Source material
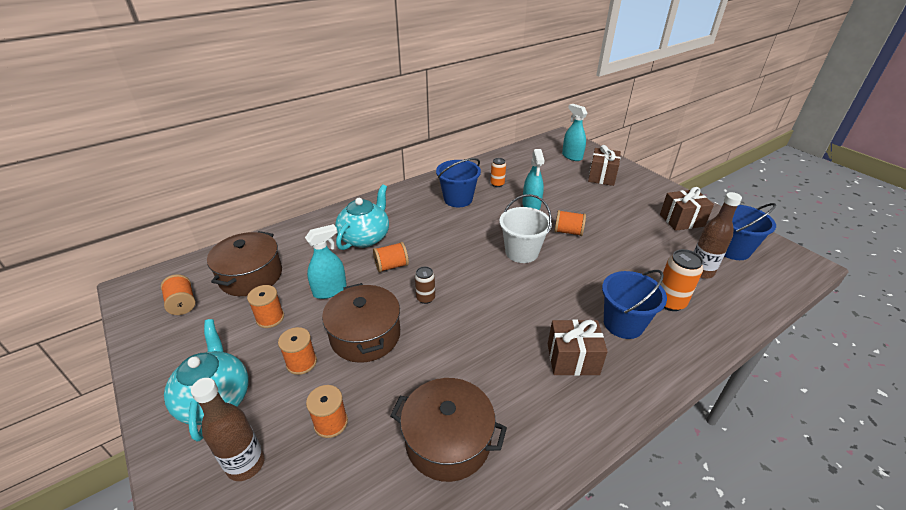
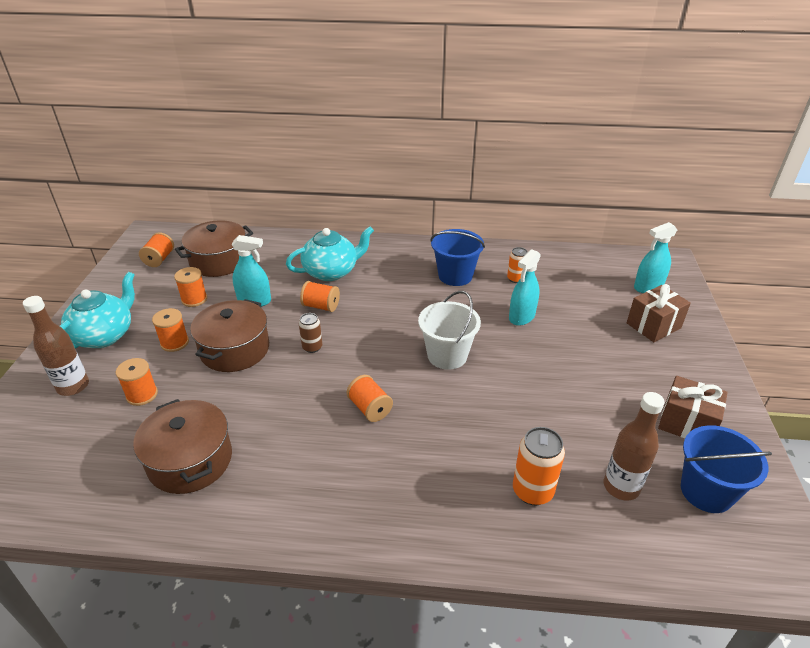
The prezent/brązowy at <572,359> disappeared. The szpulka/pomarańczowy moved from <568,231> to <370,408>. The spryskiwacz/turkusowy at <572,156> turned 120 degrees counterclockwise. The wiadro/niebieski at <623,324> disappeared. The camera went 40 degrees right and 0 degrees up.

---

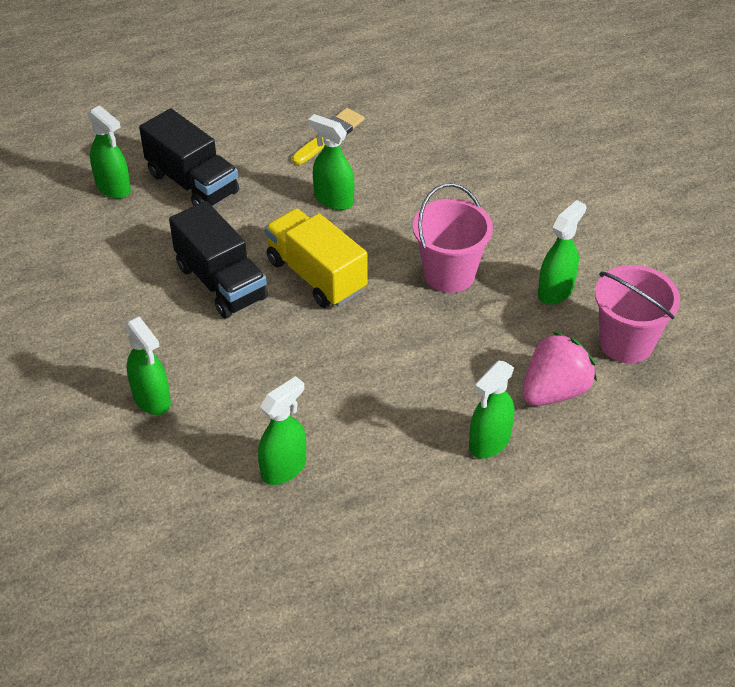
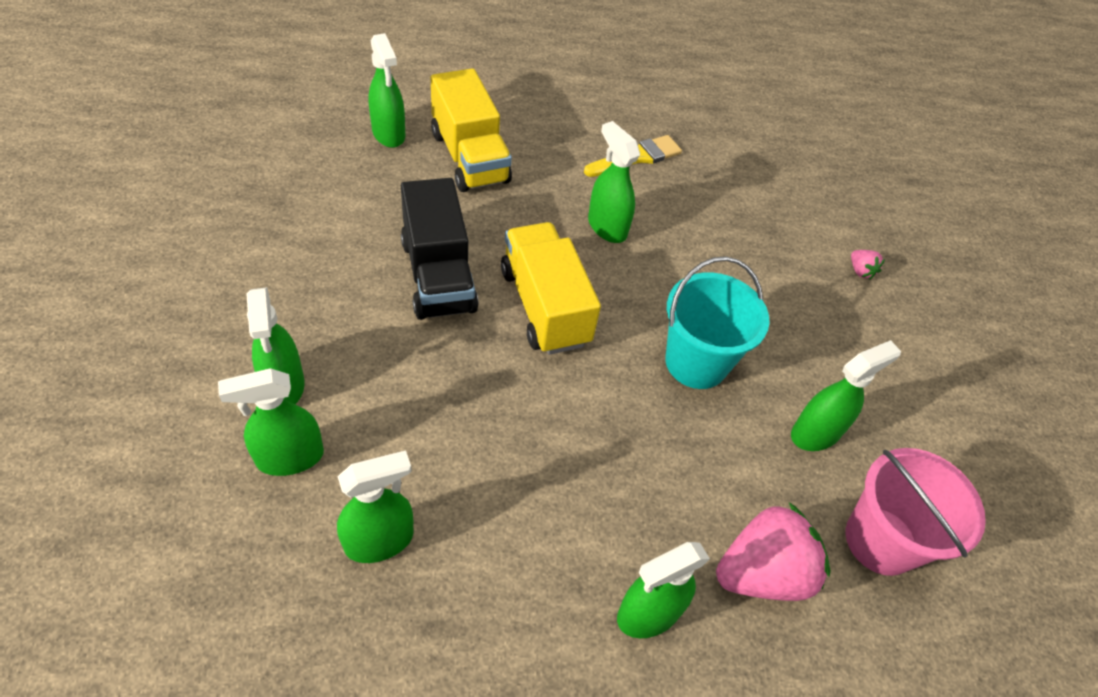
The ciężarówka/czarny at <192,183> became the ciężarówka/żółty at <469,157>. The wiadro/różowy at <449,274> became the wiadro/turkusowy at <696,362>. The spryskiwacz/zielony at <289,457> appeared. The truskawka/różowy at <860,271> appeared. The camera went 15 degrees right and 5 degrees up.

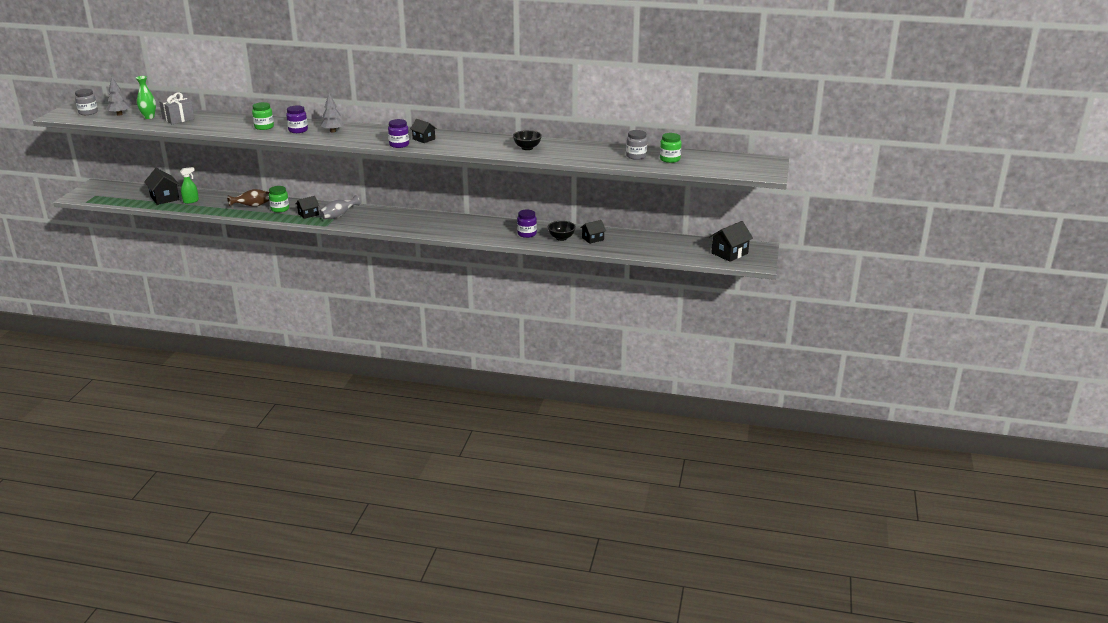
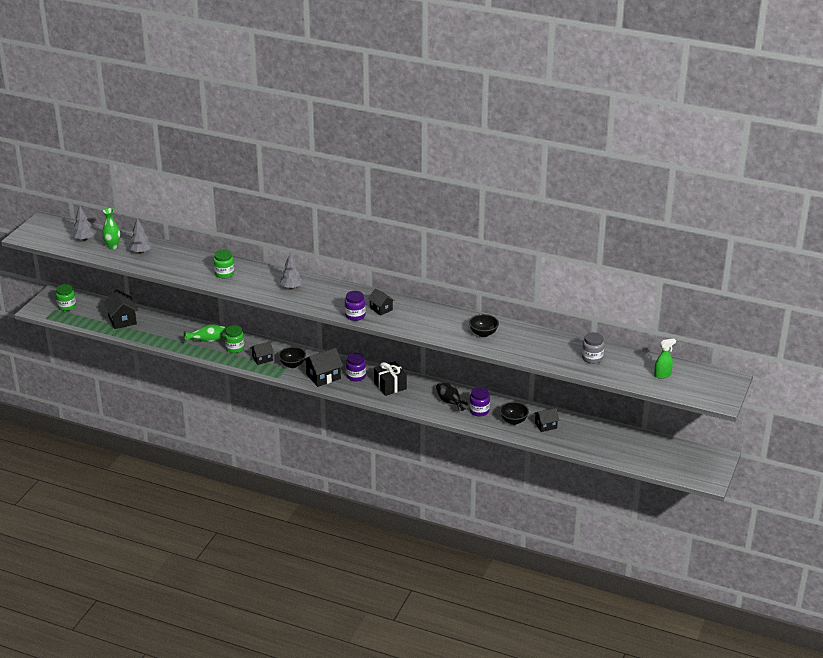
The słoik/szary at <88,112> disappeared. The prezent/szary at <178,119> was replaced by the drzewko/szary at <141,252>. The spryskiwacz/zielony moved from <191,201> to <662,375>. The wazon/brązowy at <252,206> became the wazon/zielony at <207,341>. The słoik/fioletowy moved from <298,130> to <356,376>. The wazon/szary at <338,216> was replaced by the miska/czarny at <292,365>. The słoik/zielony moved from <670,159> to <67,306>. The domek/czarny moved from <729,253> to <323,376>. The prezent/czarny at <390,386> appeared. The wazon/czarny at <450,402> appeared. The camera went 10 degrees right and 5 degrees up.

Work request
Go through the entries and copy every line with "brązowy".

Written solution
The prezent/brązowy at <572,359> disappeared. The szpulka/pomarańczowy moved from <568,231> to <370,408>. The spryskiwacz/turkusowy at <572,156> turned 120 degrees counterclockwise. The wiadro/niebieski at <623,324> disappeared. The camera went 40 degrees right and 0 degrees up.
The słoik/szary at <88,112> disappeared. The prezent/szary at <178,119> was replaced by the drzewko/szary at <141,252>. The spryskiwacz/zielony moved from <191,201> to <662,375>. The wazon/brązowy at <252,206> became the wazon/zielony at <207,341>. The słoik/fioletowy moved from <298,130> to <356,376>. The wazon/szary at <338,216> was replaced by the miska/czarny at <292,365>. The słoik/zielony moved from <670,159> to <67,306>. The domek/czarny moved from <729,253> to <323,376>. The prezent/czarny at <390,386> appeared. The wazon/czarny at <450,402> appeared. The camera went 10 degrees right and 5 degrees up.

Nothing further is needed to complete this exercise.